- [AIM OF THE EXERCISE]:
The answer must consist of every line below that holds the word "yellow".

- [DATASET EXCERPTS]:
------------------------------------------------------------------------
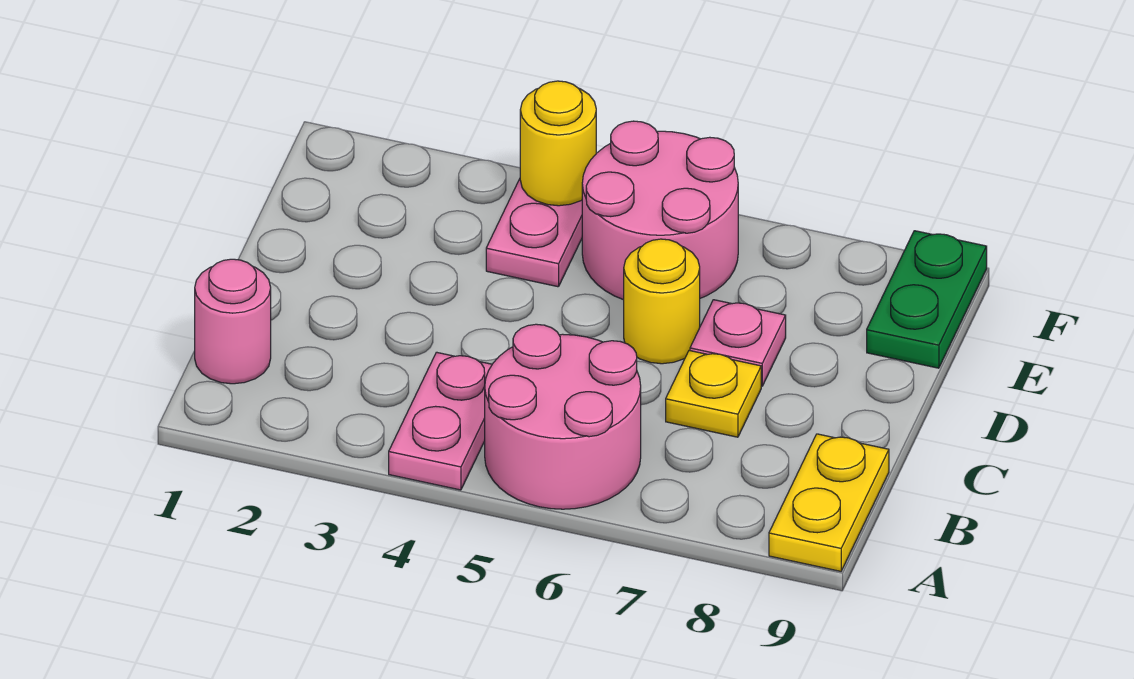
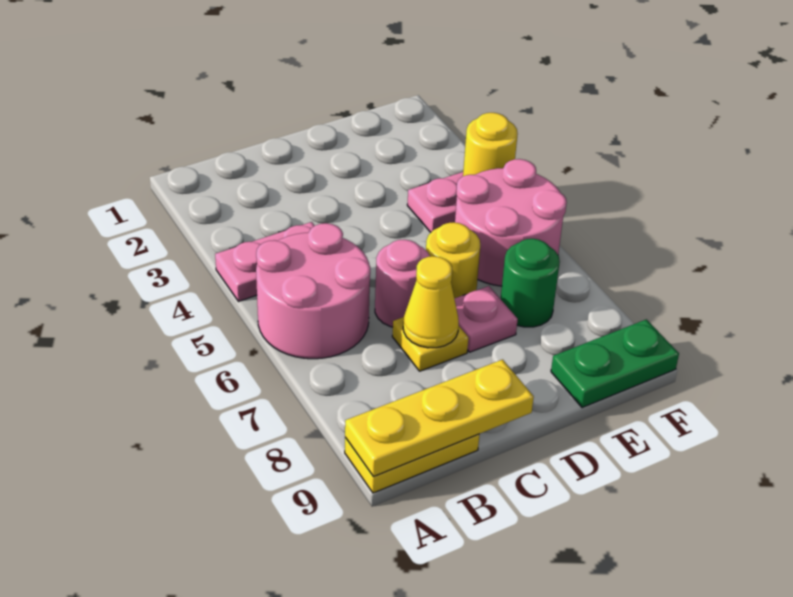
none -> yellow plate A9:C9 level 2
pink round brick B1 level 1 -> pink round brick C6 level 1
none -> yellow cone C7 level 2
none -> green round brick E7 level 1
------------------------------------------------------------------------
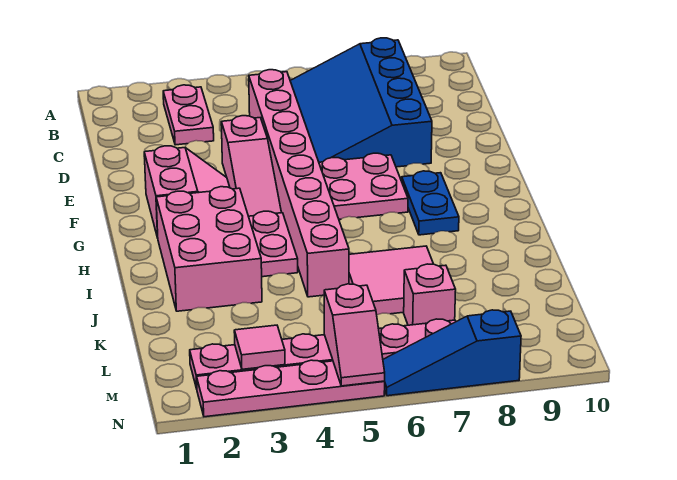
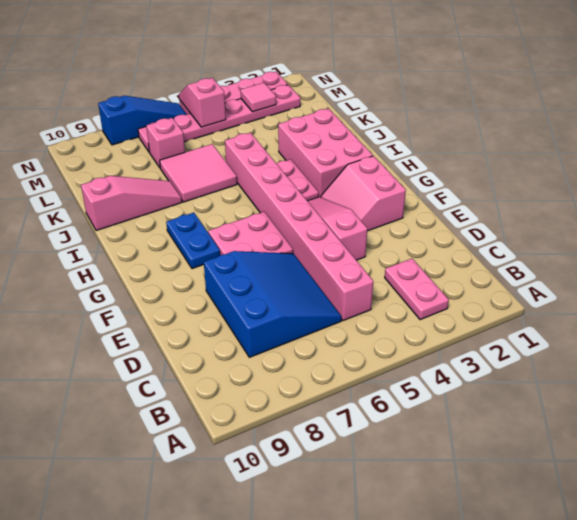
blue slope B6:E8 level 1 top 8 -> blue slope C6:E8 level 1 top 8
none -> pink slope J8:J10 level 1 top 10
------------------------------------------------------------------------
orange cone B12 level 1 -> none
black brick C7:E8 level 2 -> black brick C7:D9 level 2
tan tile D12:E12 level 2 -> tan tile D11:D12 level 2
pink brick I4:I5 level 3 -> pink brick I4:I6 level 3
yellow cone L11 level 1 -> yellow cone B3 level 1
------------------------------------------------------------------------
- [RESPONSE AREA]:
none -> yellow plate A9:C9 level 2
none -> yellow cone C7 level 2
yellow cone L11 level 1 -> yellow cone B3 level 1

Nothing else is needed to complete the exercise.